Search the entries for the word "RESET" and report each line that has it.

(Stored items)
Content starts

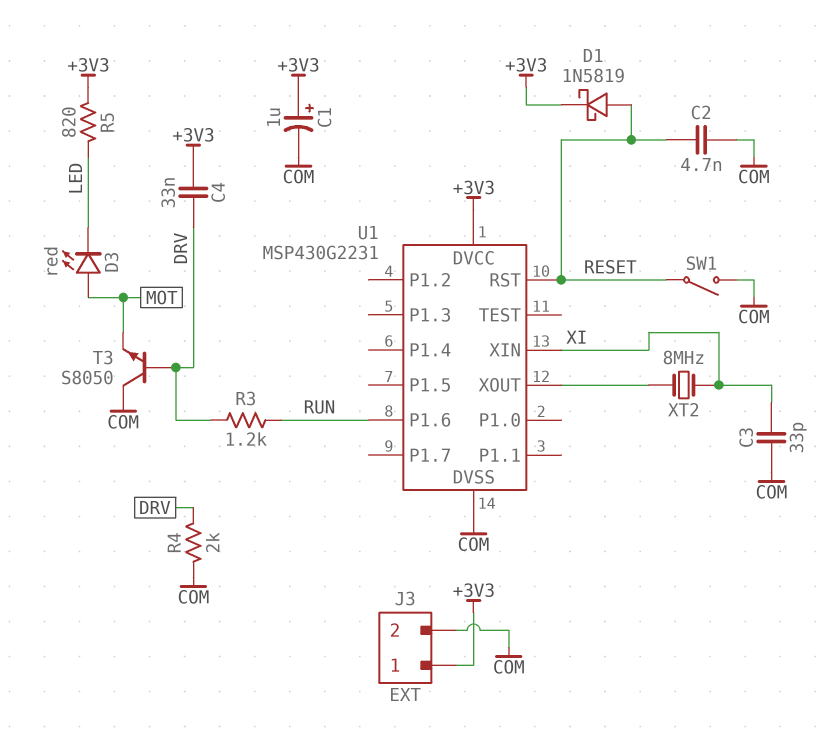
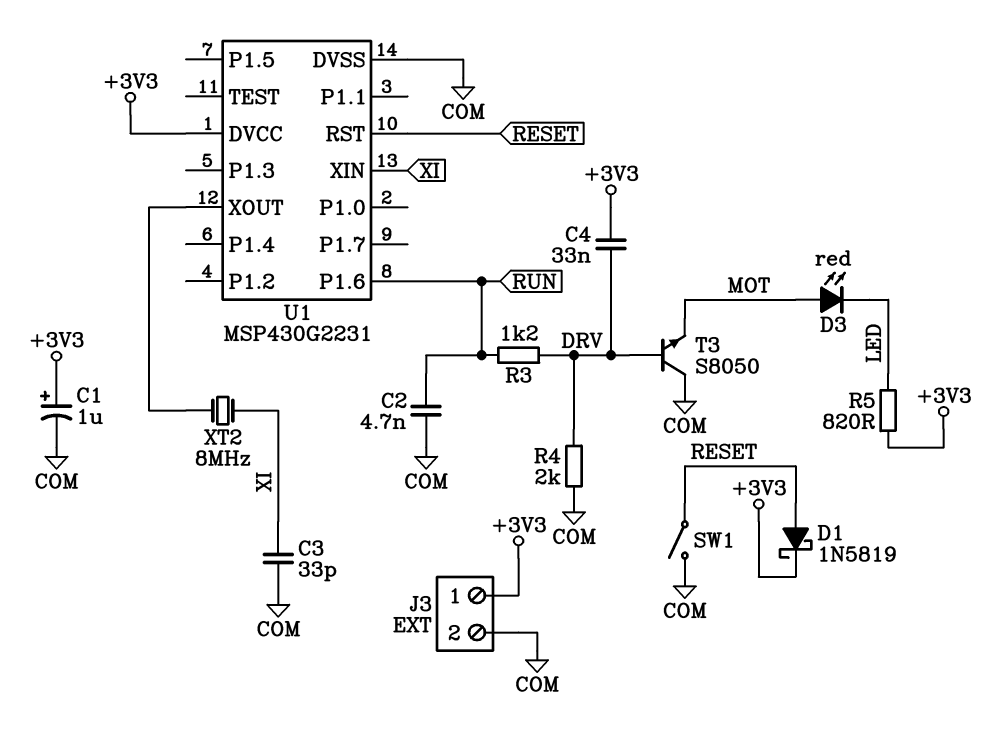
C2: 4.7nF (COM, RESET) -> 4.7nF (COM, RUN)

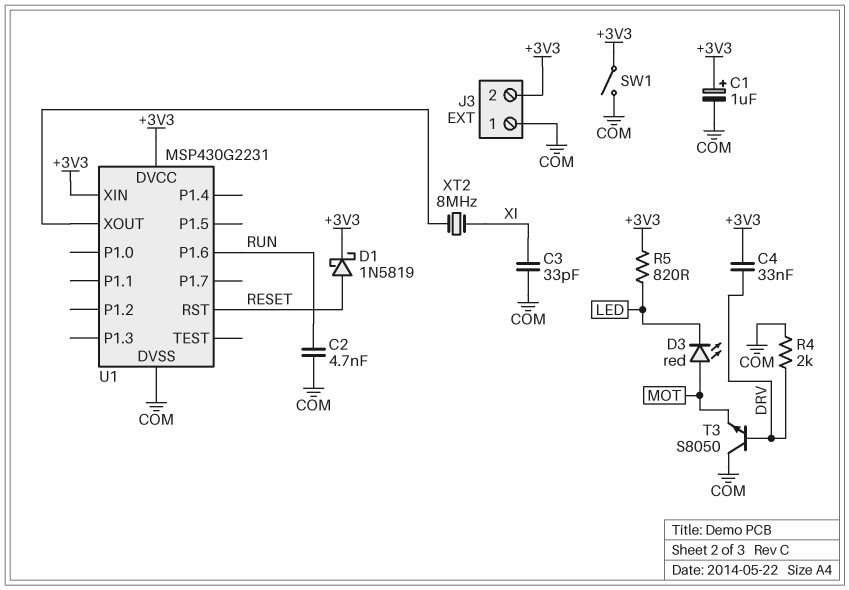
J3 pin 1: +3V3 -> COM
J3 pin 2: COM -> +3V3
R3: 1.2k (DRV, RUN) -> none
SW1: switch (COM, RESET) -> switch (+3V3, COM)
U1 pin XIN: XI -> +3V3

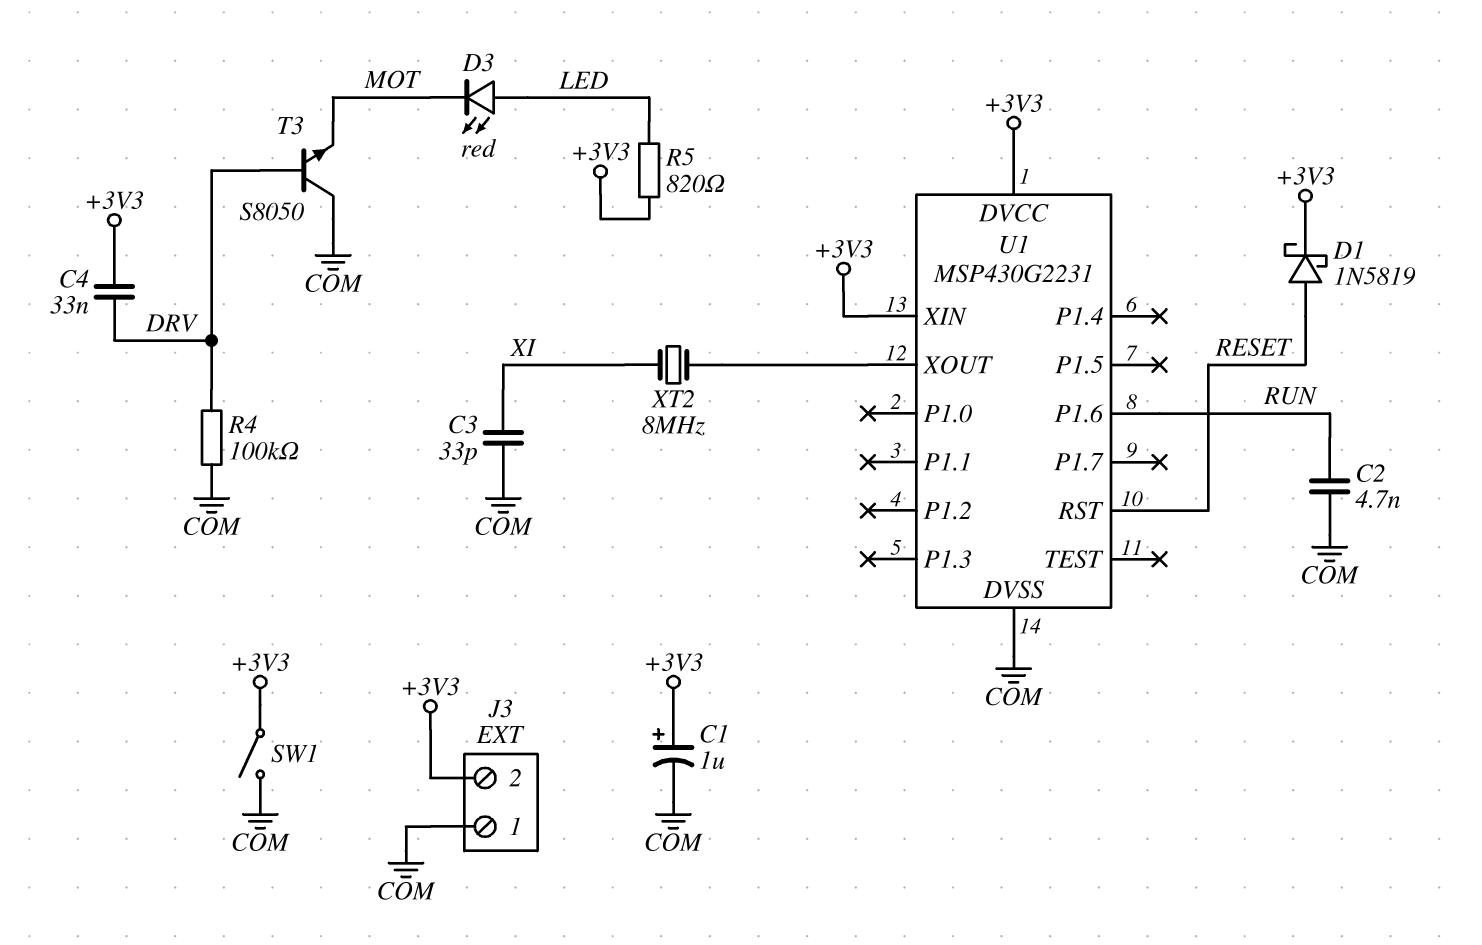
D3: LED red (A MOT, K LED) -> LED red (A LED, K MOT)
R4: 2k (COM, DRV) -> 100k (COM, DRV)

Content ends

- ANSWER TO THIS TASK -
C2: 4.7nF (COM, RESET) -> 4.7nF (COM, RUN)
SW1: switch (COM, RESET) -> switch (+3V3, COM)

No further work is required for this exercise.